» **Data for review**:

☆ ☆ ☆

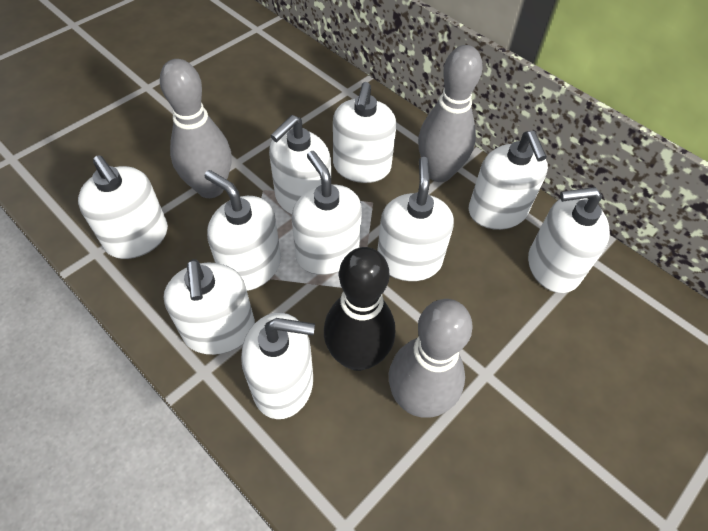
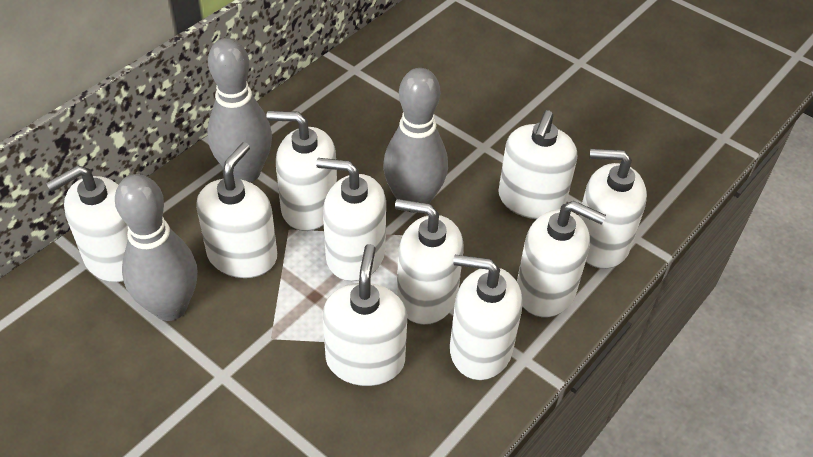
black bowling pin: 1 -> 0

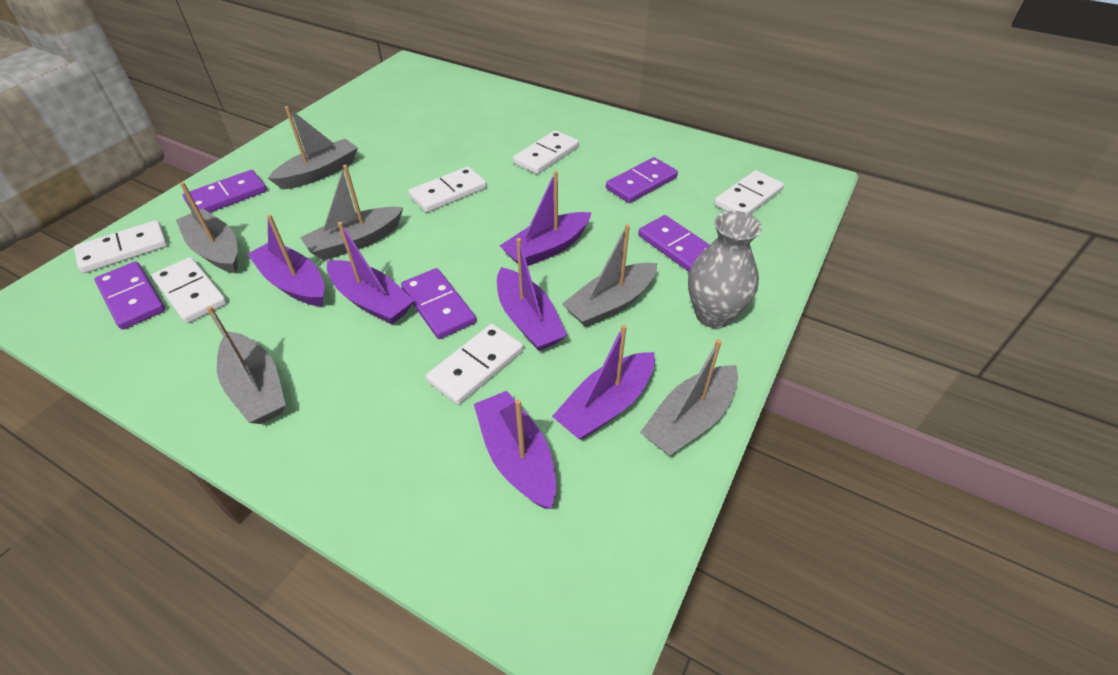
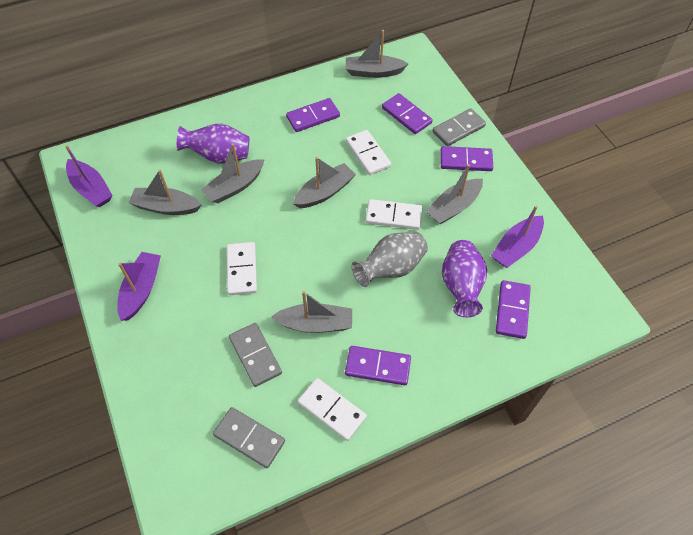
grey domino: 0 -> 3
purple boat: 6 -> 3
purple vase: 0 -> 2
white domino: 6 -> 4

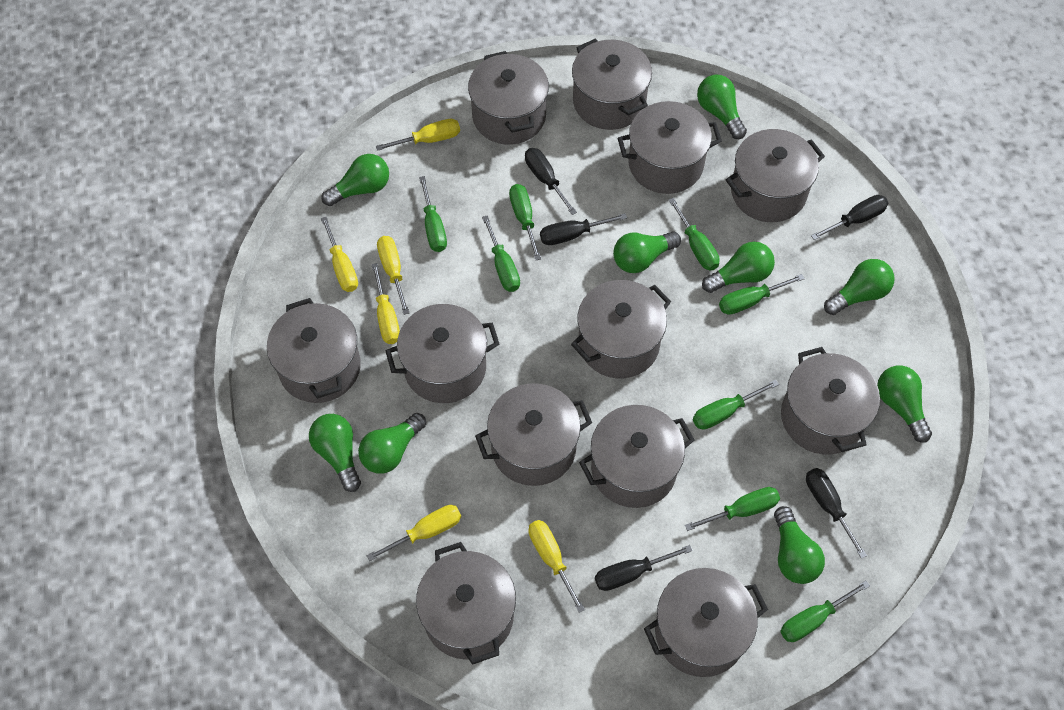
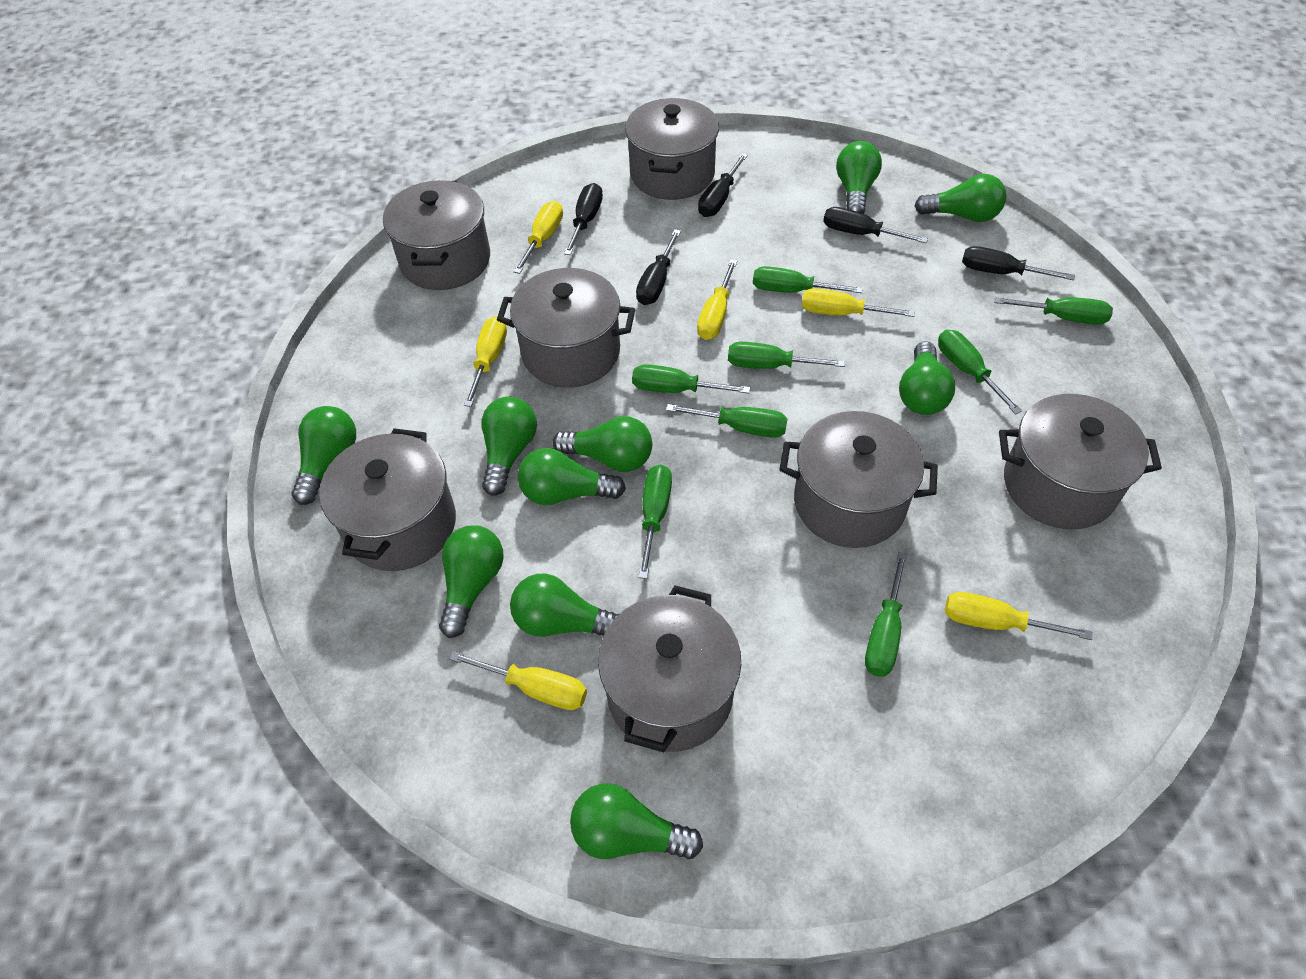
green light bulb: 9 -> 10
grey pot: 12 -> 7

☆ ☆ ☆

» **What the task asks**:
Everything in the entries above should be returned exactly, apart from the pictures.

» **Response**:
black bowling pin: 1 -> 0

grey domino: 0 -> 3
purple boat: 6 -> 3
purple vase: 0 -> 2
white domino: 6 -> 4

green light bulb: 9 -> 10
grey pot: 12 -> 7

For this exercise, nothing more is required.